▸ **EXERCISE INSTRUCTIONS**: In the records below, find each line containing the word "mushroom" and copy it.

▸ **RECORDS FOR PROCESSING**:
※
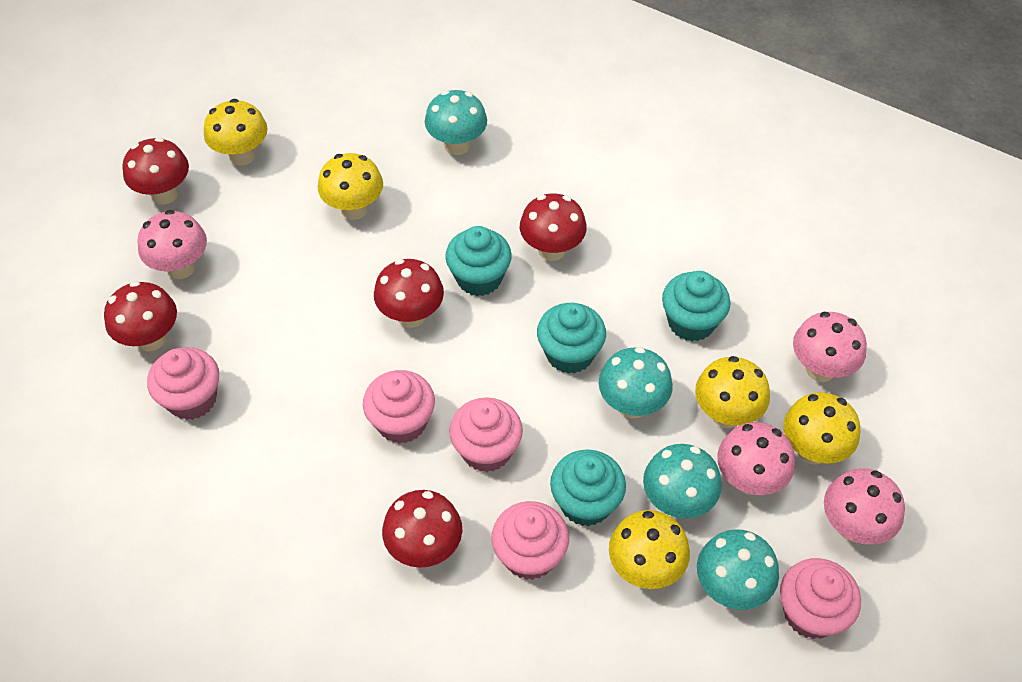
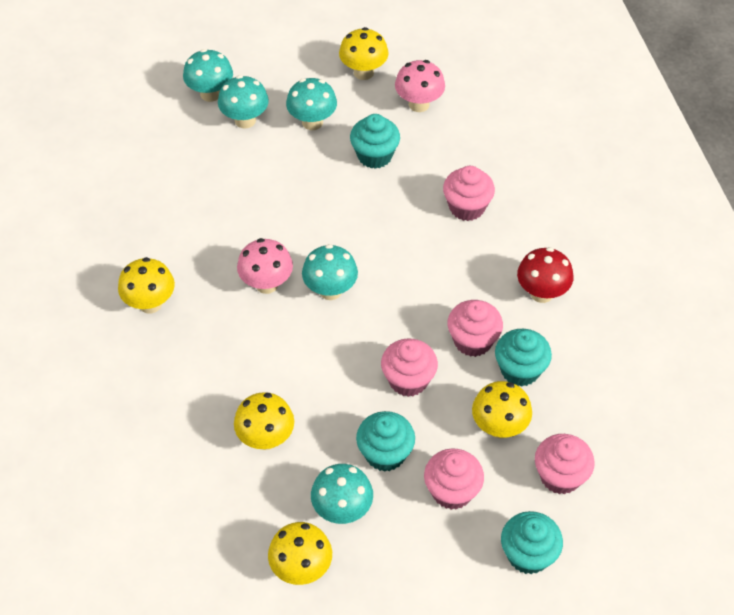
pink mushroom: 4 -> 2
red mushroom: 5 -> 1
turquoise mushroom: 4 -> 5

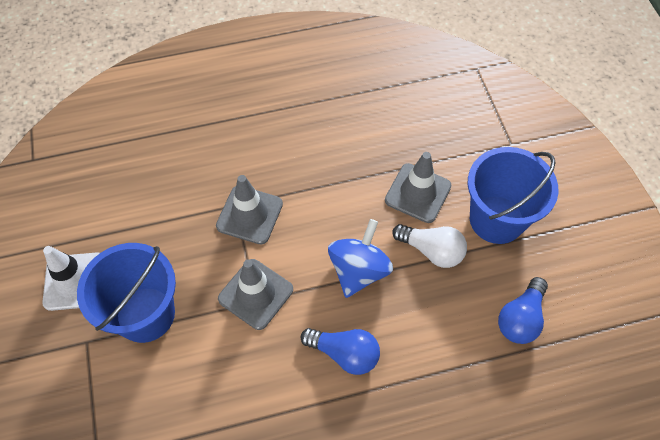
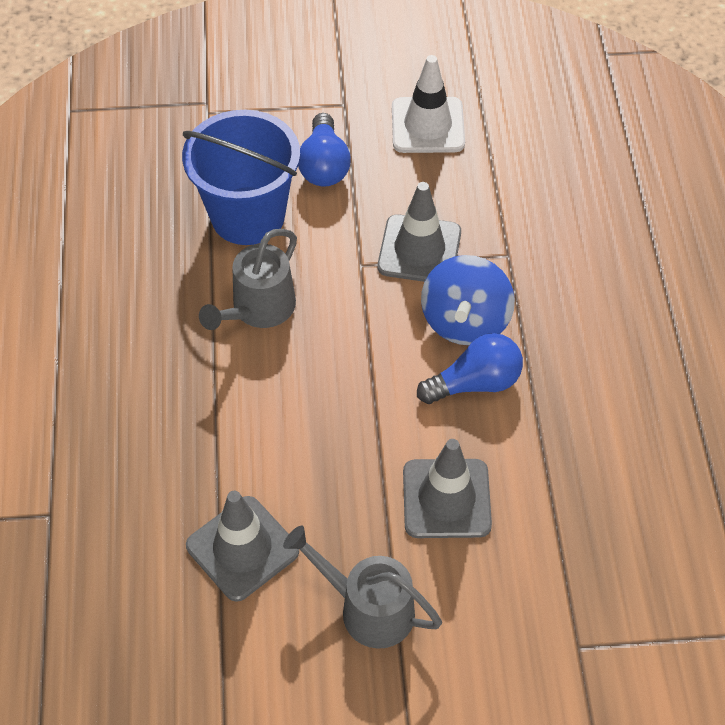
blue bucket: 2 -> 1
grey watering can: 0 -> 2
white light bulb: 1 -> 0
※
▸ **EXPECTED ANSWER**:
pink mushroom: 4 -> 2
red mushroom: 5 -> 1
turquoise mushroom: 4 -> 5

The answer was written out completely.